Exercise directions
Would you copy the lines below exactly and omit the images?

Supplied entries
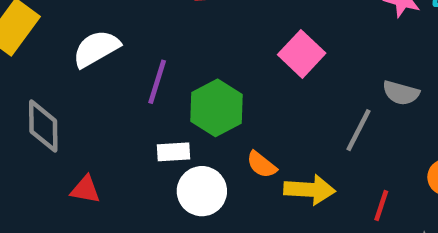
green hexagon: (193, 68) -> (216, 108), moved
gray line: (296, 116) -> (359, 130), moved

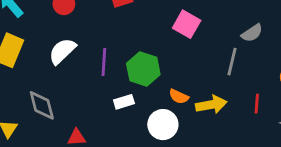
gray semicircle: (401, 93) -> (252, 33), turned -35
white circle: (202, 191) -> (163, 125), moved

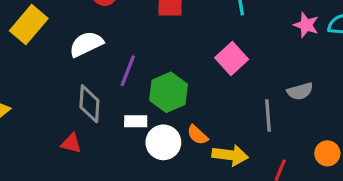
gray line: (232, 62) -> (268, 116), turned -36
gray diamond: (42, 105) -> (89, 104), moved
white circle: (163, 125) -> (163, 142), moved

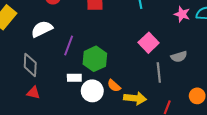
pink square: (232, 59) -> (149, 43), moved
gray diamond: (89, 104) -> (30, 65), moved

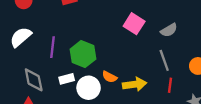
gray diamond: (30, 65) -> (34, 80), moved
gray line: (159, 72) -> (164, 60), moved

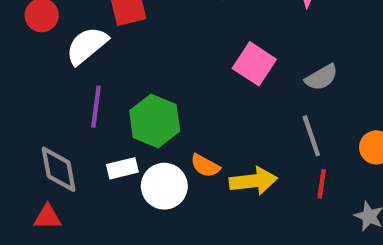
white semicircle: (21, 37) -> (87, 46), moved

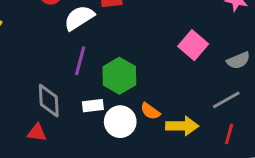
gray line: (311, 136) -> (226, 100), turned 72

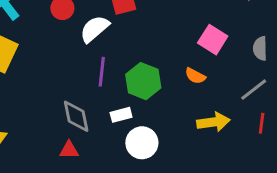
gray semicircle: (238, 60) -> (260, 48), turned 120
orange semicircle: (150, 111) -> (195, 76), moved
white circle: (120, 122) -> (142, 143), moved

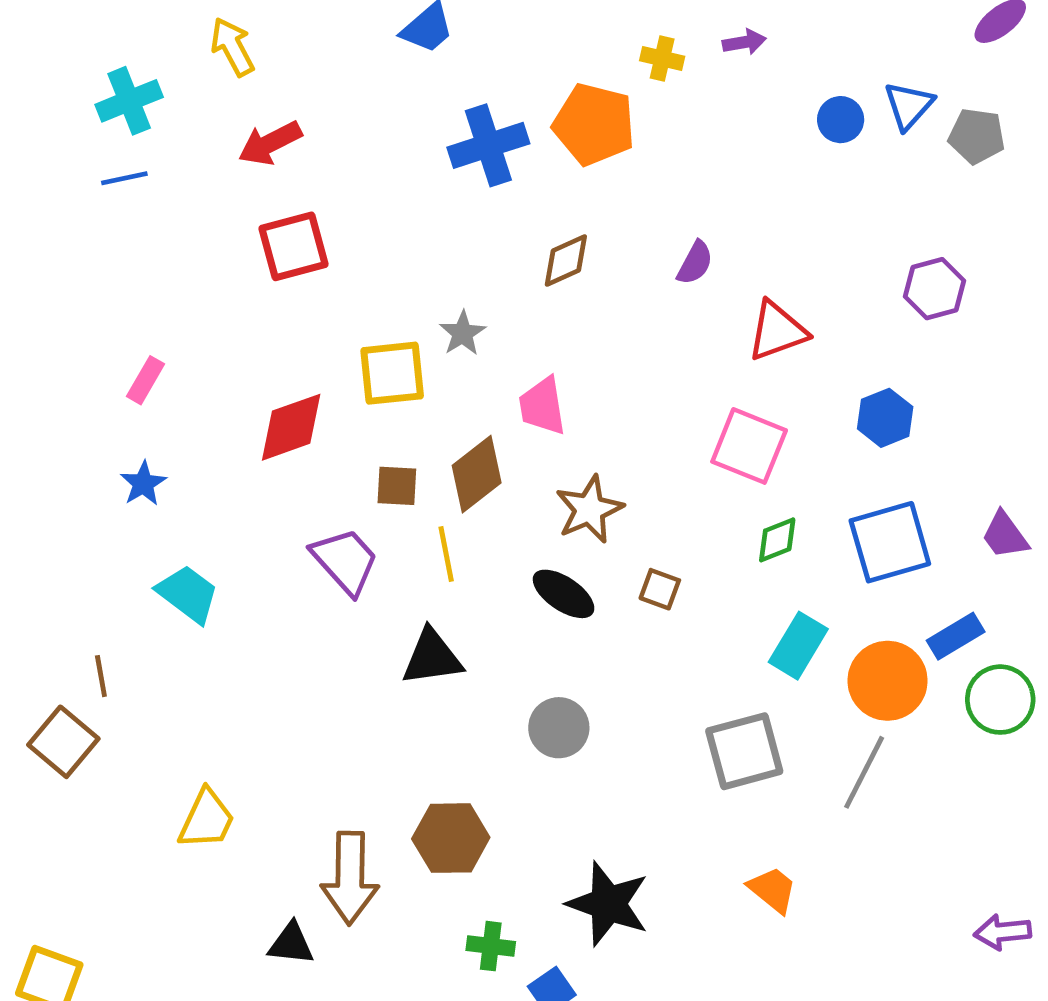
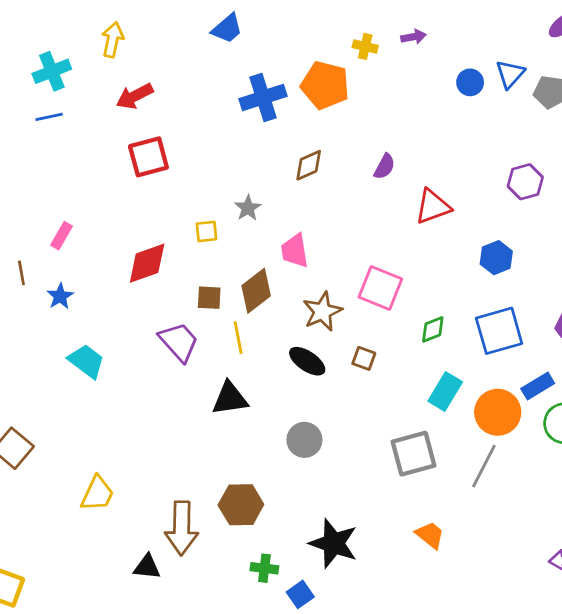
yellow arrow: (232, 47) -> (113, 40), turned 40
yellow square: (392, 373) -> (206, 231), size x0.6
pink square: (749, 446) -> (380, 288), moved
brown line: (101, 676) -> (21, 273), moved

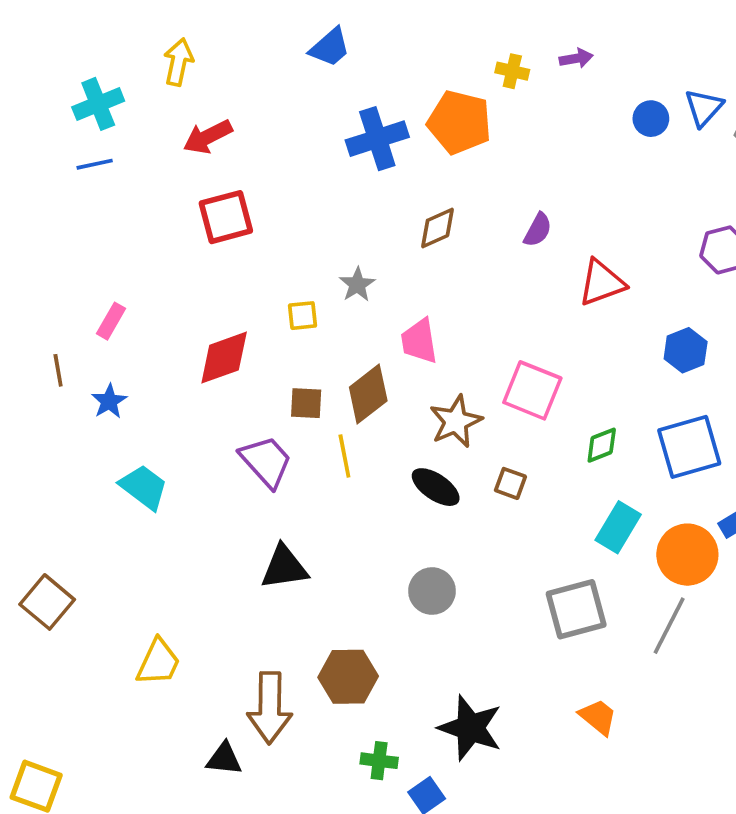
black triangle: (230, 398) -> (284, 567), moved

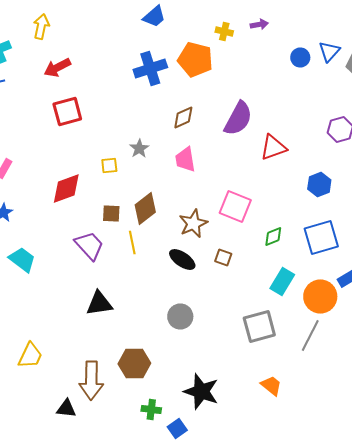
blue trapezoid: (330, 47) -> (154, 16), moved
purple semicircle: (538, 230) -> (238, 118), size x1.8
pink trapezoid: (419, 341) -> (185, 160), moved

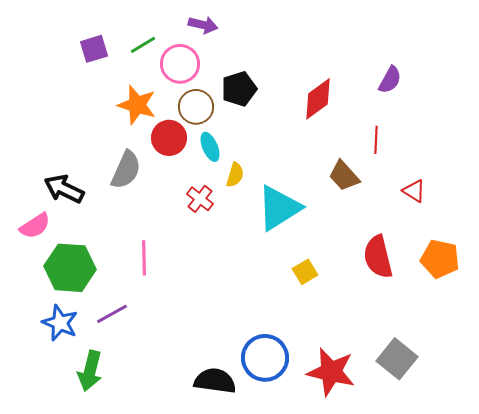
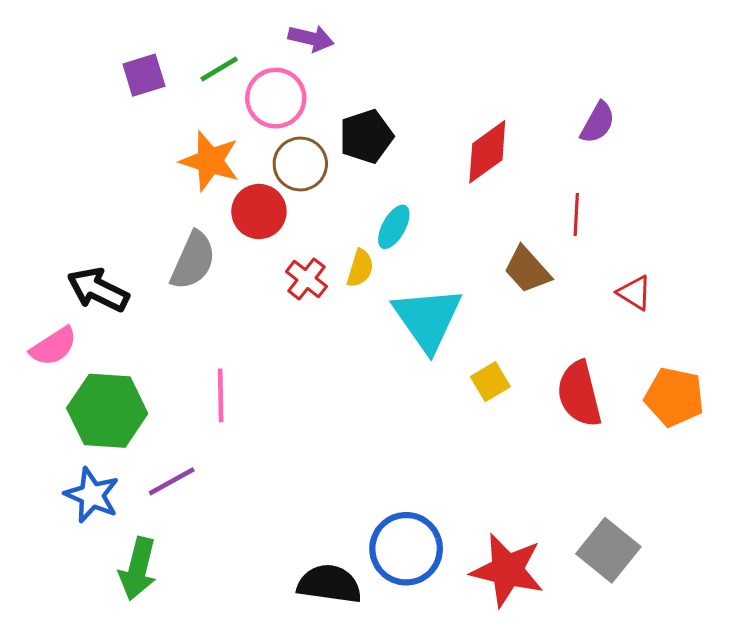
cyan ellipse: (210, 147) -> (394, 227), moved, turned 52
red cross: (200, 199) -> (306, 279), moved
cyan triangle: (279, 208) -> (428, 319), turned -33
yellow square: (305, 272) -> (490, 382), moved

Written solution
green hexagon: (193, 68) -> (216, 108), moved
gray line: (296, 116) -> (359, 130), moved

gray semicircle: (401, 93) -> (252, 33), turned -35
white circle: (202, 191) -> (163, 125), moved

gray line: (232, 62) -> (268, 116), turned -36
gray diamond: (42, 105) -> (89, 104), moved
white circle: (163, 125) -> (163, 142), moved

pink square: (232, 59) -> (149, 43), moved
gray diamond: (89, 104) -> (30, 65), moved

gray diamond: (30, 65) -> (34, 80), moved
gray line: (159, 72) -> (164, 60), moved

white semicircle: (21, 37) -> (87, 46), moved

gray line: (311, 136) -> (226, 100), turned 72

gray semicircle: (238, 60) -> (260, 48), turned 120
orange semicircle: (150, 111) -> (195, 76), moved
white circle: (120, 122) -> (142, 143), moved

yellow arrow: (232, 47) -> (113, 40), turned 40
yellow square: (392, 373) -> (206, 231), size x0.6
pink square: (749, 446) -> (380, 288), moved
brown line: (101, 676) -> (21, 273), moved

black triangle: (230, 398) -> (284, 567), moved

blue trapezoid: (330, 47) -> (154, 16), moved
purple semicircle: (538, 230) -> (238, 118), size x1.8
pink trapezoid: (419, 341) -> (185, 160), moved

cyan ellipse: (210, 147) -> (394, 227), moved, turned 52
red cross: (200, 199) -> (306, 279), moved
cyan triangle: (279, 208) -> (428, 319), turned -33
yellow square: (305, 272) -> (490, 382), moved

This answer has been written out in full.